Items from a data source

BEGIN

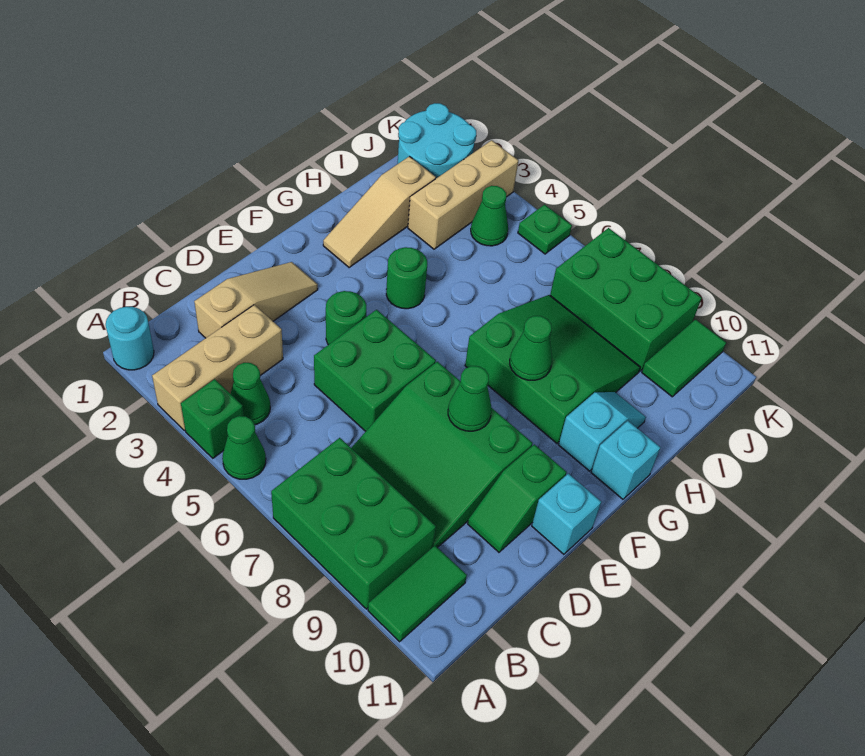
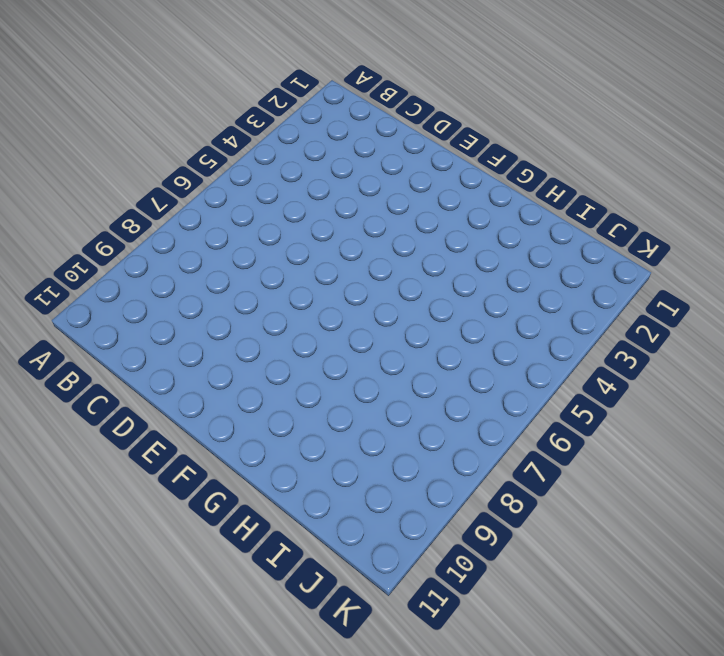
none -> cyan round brick A1 level 1
none -> tan brick A3:C3 level 1
none -> green brick A4 level 1

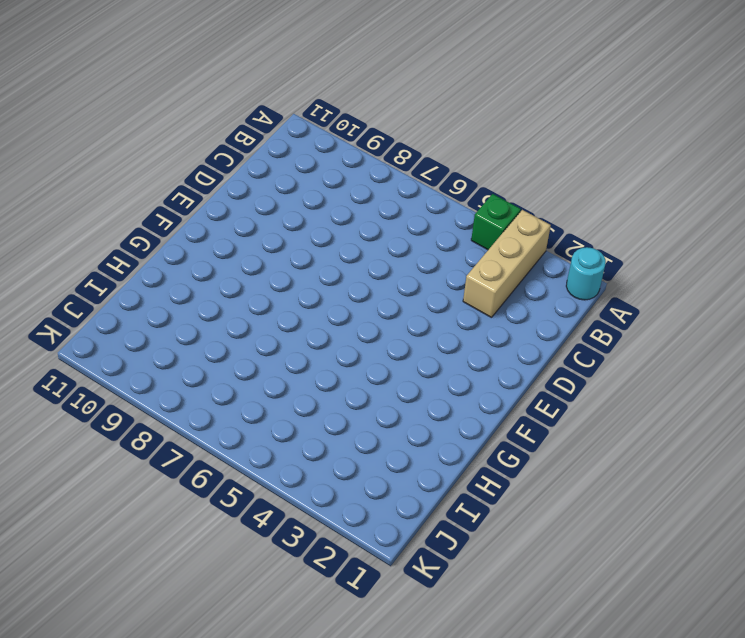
none -> green cone A5 level 1
none -> green brick A7:B9 level 1
none -> green tile A10:B10 level 1

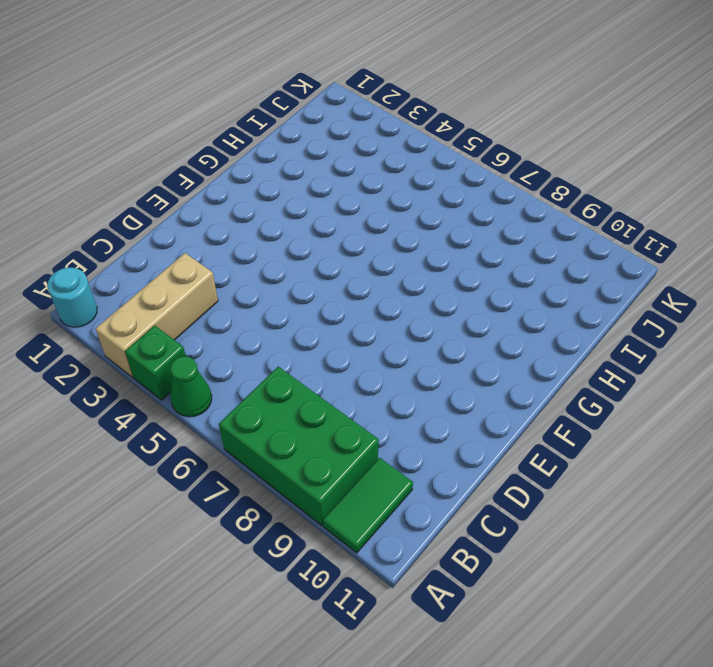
none -> green cone B4 level 1
none -> tan slope C2:E2 level 1 top C
none -> green slope C7:E9 level 1 top E

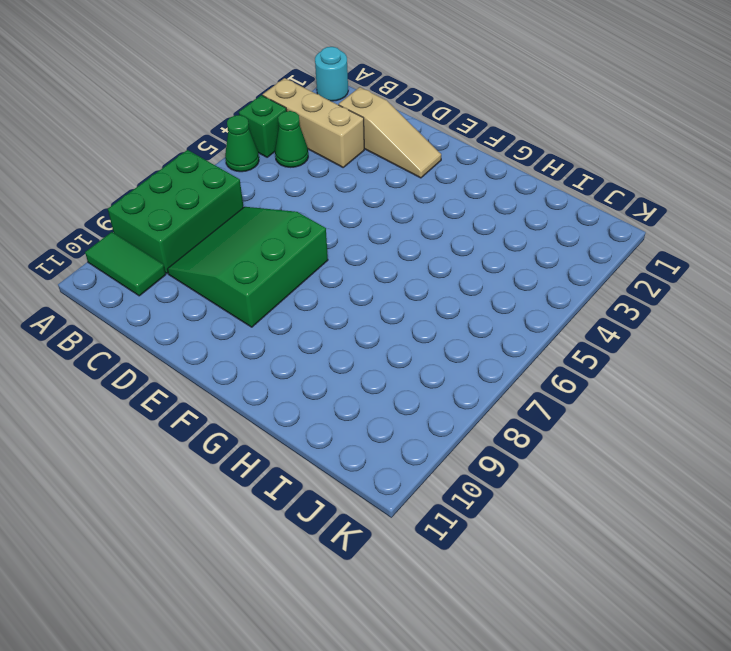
none -> green brick D5:E6 level 1
none -> green slope D10:E10 level 1 top E
none -> green round brick E4 level 1

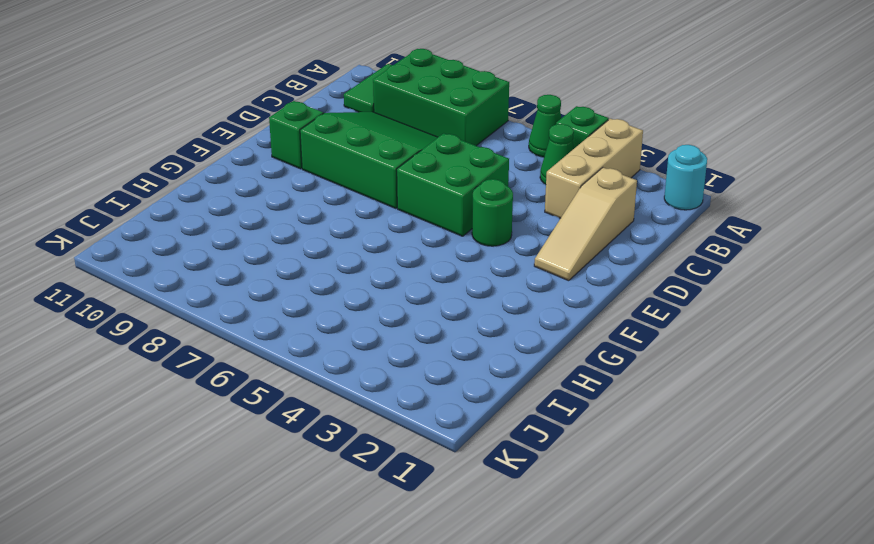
none -> cyan brick E11 level 1
none -> tan slope G2:I2 level 1 top I
none -> green round brick G4 level 1

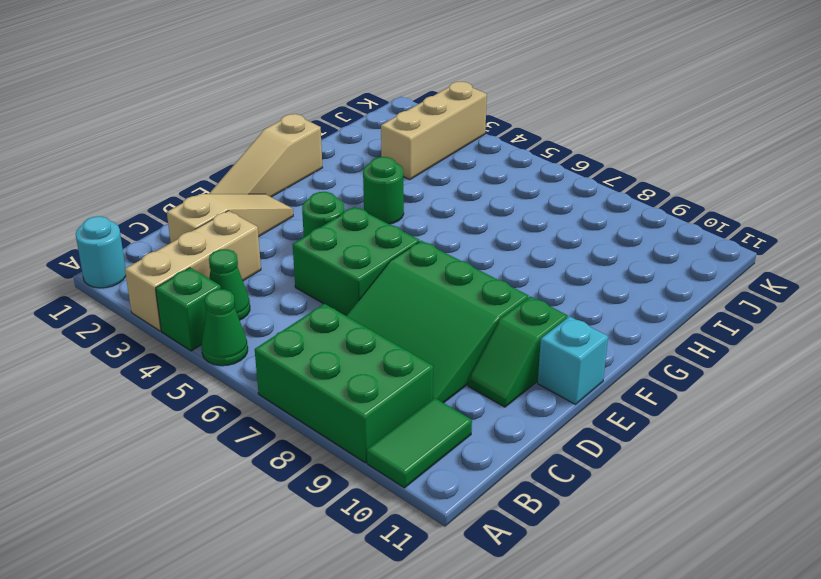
tan slope E1:G1 level 1 top G -> tan slope G2:I2 level 1 top I
none -> green slope G7:I9 level 1 top G
none -> cyan slope G10:H10 level 1 top G
none -> cyan brick G11 level 1

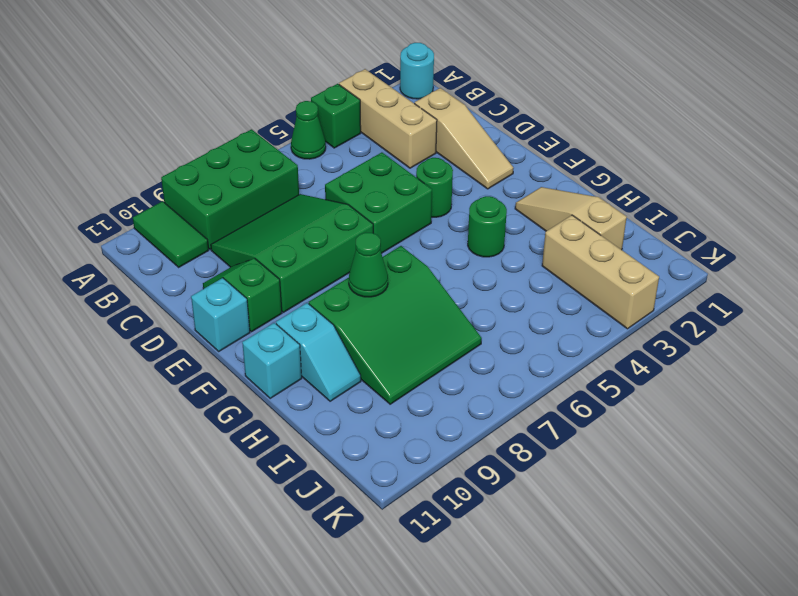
none -> green cone B4 level 1
none -> cyan round brick J1:K2 level 1
none -> green cone J4 level 1

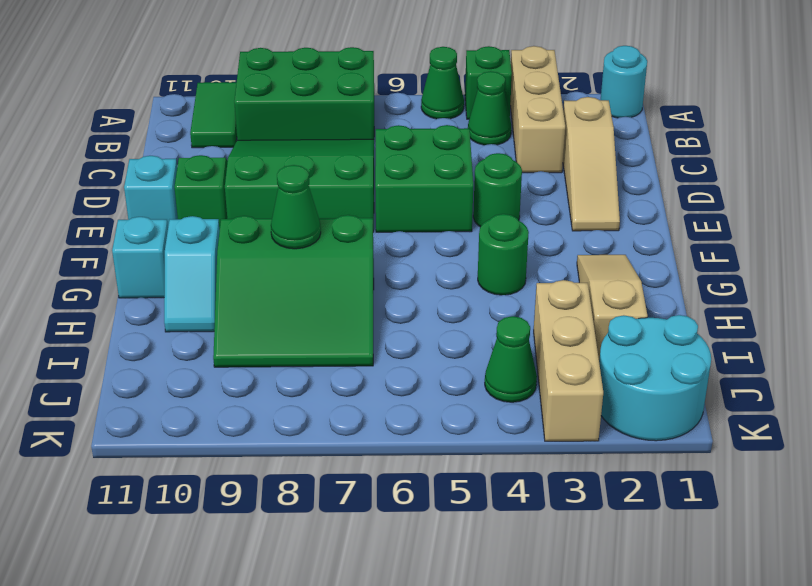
none -> green brick J7:K9 level 1
none -> green tile J10:K10 level 1
none -> green plate K5 level 1

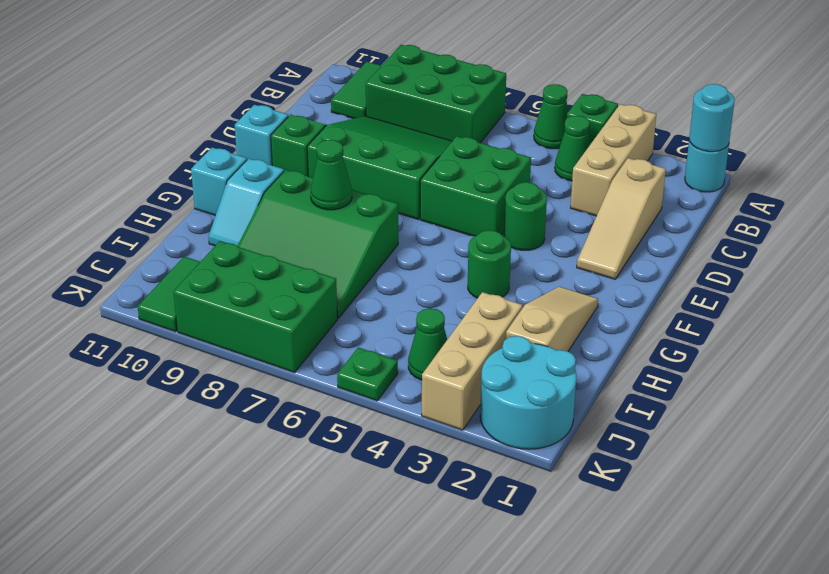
cyan round brick A1 level 2 -> none
none -> green cone E8 level 2

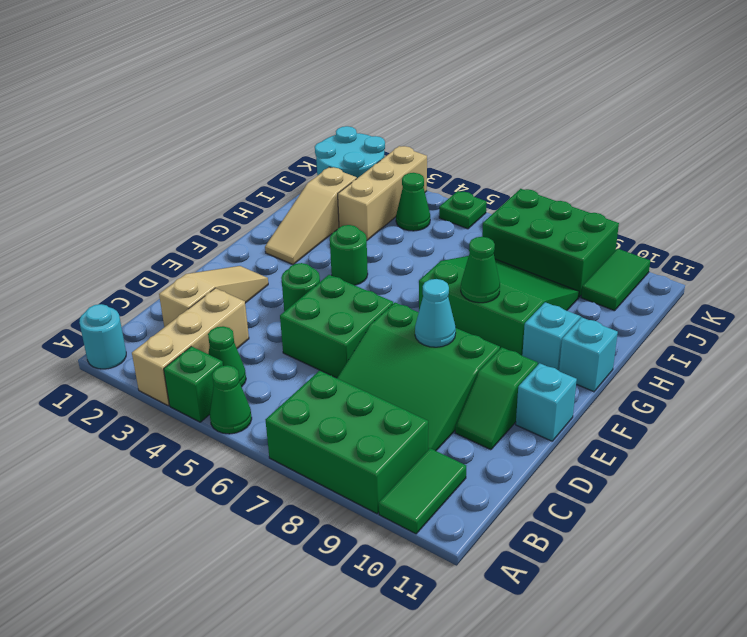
cyan cone E8 level 2 -> green cone E8 level 2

END

-- ASSIGNMENT --
Only the lines from the one containing "none -> tan slope C2:E2 level 1 top C" through the end of the records above should be retyped, exactly as they stand, with any pictures left out.

-- WRITTEN ANSWER --
none -> tan slope C2:E2 level 1 top C
none -> green slope C7:E9 level 1 top E

none -> green brick D5:E6 level 1
none -> green slope D10:E10 level 1 top E
none -> green round brick E4 level 1

none -> cyan brick E11 level 1
none -> tan slope G2:I2 level 1 top I
none -> green round brick G4 level 1

tan slope E1:G1 level 1 top G -> tan slope G2:I2 level 1 top I
none -> green slope G7:I9 level 1 top G
none -> cyan slope G10:H10 level 1 top G
none -> cyan brick G11 level 1

none -> green cone B4 level 1
none -> cyan round brick J1:K2 level 1
none -> green cone J4 level 1

none -> green brick J7:K9 level 1
none -> green tile J10:K10 level 1
none -> green plate K5 level 1

cyan round brick A1 level 2 -> none
none -> green cone E8 level 2

cyan cone E8 level 2 -> green cone E8 level 2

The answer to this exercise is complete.